▶ Instructions for the task
In the listing below, the line containing "yellow line: (199, 73) -> (114, 50), moved" marks the end; copy exactly every line from the first through that one.

▶ Recorded information
————

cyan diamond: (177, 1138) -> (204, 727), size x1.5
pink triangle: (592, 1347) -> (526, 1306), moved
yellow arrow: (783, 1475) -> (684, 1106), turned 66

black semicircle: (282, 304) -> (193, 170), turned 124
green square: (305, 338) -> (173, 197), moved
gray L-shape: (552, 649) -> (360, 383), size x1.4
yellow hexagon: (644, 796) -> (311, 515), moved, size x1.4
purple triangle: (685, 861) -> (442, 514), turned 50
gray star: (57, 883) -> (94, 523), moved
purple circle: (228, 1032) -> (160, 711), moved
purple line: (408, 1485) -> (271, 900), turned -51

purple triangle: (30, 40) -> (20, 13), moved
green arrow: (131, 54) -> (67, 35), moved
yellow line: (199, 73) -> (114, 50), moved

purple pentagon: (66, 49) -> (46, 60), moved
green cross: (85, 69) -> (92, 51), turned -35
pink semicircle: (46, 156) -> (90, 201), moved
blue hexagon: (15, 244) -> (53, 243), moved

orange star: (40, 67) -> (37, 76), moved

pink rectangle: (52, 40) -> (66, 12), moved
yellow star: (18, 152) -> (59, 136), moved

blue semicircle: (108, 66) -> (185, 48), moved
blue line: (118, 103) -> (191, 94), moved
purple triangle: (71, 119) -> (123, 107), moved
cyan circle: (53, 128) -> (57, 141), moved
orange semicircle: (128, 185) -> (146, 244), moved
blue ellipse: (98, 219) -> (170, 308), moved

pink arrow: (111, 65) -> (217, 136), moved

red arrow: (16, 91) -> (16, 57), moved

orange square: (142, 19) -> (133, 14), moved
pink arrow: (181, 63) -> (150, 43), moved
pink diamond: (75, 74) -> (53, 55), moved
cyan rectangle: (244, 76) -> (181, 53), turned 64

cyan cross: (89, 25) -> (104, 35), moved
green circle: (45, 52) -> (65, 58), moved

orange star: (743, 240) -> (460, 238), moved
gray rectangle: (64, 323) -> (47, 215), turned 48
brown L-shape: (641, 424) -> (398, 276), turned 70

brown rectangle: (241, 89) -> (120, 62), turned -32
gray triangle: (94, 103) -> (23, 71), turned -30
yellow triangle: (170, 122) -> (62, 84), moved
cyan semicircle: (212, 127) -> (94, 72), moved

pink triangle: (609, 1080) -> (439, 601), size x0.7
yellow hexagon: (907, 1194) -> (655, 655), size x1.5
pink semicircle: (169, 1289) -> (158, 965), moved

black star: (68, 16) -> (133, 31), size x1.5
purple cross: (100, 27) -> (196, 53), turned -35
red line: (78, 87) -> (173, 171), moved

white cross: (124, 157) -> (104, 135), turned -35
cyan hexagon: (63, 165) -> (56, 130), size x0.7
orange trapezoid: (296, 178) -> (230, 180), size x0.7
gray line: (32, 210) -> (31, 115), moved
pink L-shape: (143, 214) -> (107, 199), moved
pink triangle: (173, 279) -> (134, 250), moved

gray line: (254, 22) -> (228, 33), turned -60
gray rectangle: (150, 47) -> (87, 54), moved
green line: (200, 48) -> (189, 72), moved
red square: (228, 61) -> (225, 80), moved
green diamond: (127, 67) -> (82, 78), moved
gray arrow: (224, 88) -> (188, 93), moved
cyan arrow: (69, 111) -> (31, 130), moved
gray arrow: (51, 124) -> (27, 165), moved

————

▶ Response to this task
cyan diamond: (177, 1138) -> (204, 727), size x1.5
pink triangle: (592, 1347) -> (526, 1306), moved
yellow arrow: (783, 1475) -> (684, 1106), turned 66

black semicircle: (282, 304) -> (193, 170), turned 124
green square: (305, 338) -> (173, 197), moved
gray L-shape: (552, 649) -> (360, 383), size x1.4
yellow hexagon: (644, 796) -> (311, 515), moved, size x1.4
purple triangle: (685, 861) -> (442, 514), turned 50
gray star: (57, 883) -> (94, 523), moved
purple circle: (228, 1032) -> (160, 711), moved
purple line: (408, 1485) -> (271, 900), turned -51

purple triangle: (30, 40) -> (20, 13), moved
green arrow: (131, 54) -> (67, 35), moved
yellow line: (199, 73) -> (114, 50), moved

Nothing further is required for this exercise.